Repeat each record below exactly, omitting whatever pictures appear in it.

RECORDS FOR THIS TASK.

************

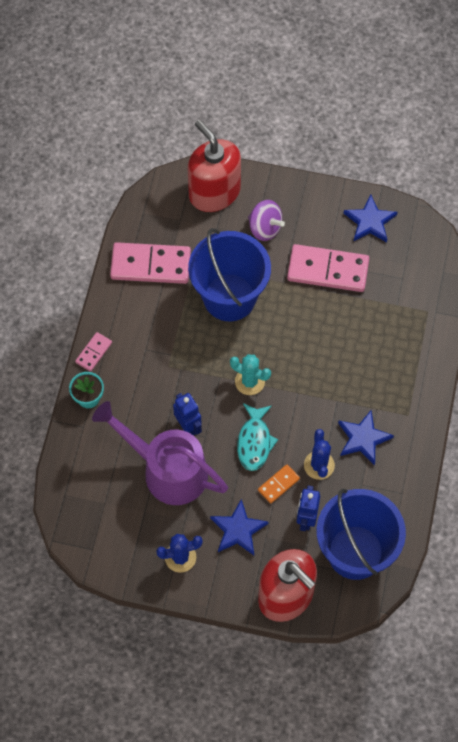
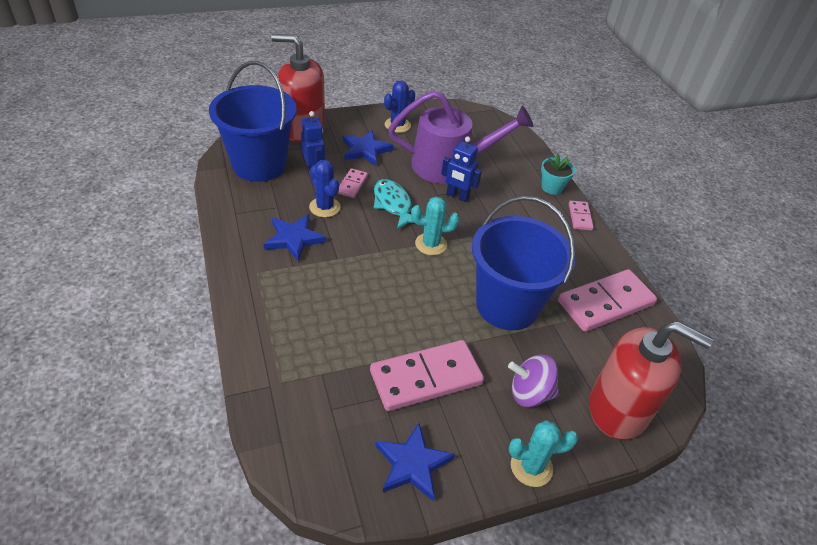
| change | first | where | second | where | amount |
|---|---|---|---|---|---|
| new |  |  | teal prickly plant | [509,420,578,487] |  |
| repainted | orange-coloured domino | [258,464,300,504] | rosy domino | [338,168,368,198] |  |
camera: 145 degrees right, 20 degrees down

************

ANSWER FOR THE TASK.
| change | first | where | second | where | amount |
|---|---|---|---|---|---|
| new |  |  | teal prickly plant | [509,420,578,487] |  |
| repainted | orange-coloured domino | [258,464,300,504] | rosy domino | [338,168,368,198] |  |
camera: 145 degrees right, 20 degrees down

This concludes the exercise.